Top of DATA SECTION
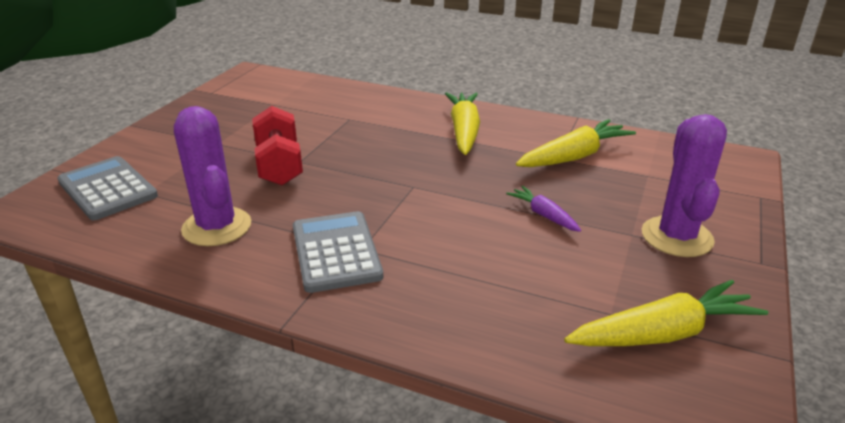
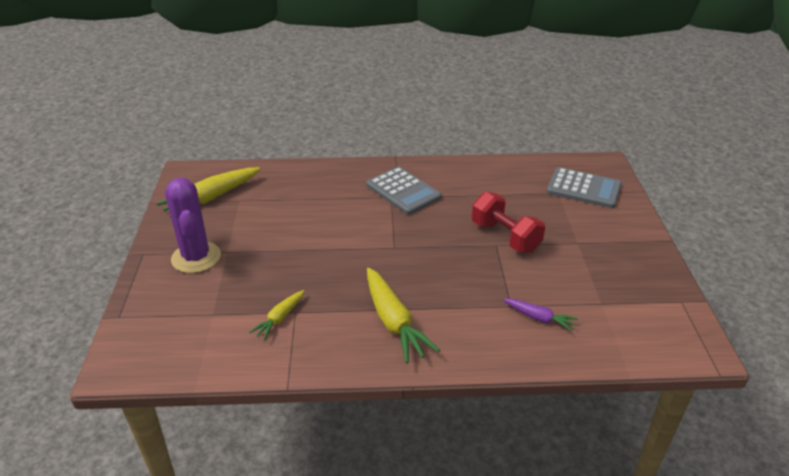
camera: 155 degrees right, 5 degrees up
(217, 227) = (484, 186): purple cactus -> none
(543, 215) = (290, 249): purple carrot -> purple carrot (539, 318)
(574, 156) = (280, 318): yellow carrot -> yellow carrot, size x0.55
Bottom of DATA SECTION
-- TASK STATEMENT --
From the line that contains "(217, 227) = (484, 186): purple" down to the last line of the material above, copy every line word for word, both ends included.

-- RESULT --
(217, 227) = (484, 186): purple cactus -> none
(543, 215) = (290, 249): purple carrot -> purple carrot (539, 318)
(574, 156) = (280, 318): yellow carrot -> yellow carrot, size x0.55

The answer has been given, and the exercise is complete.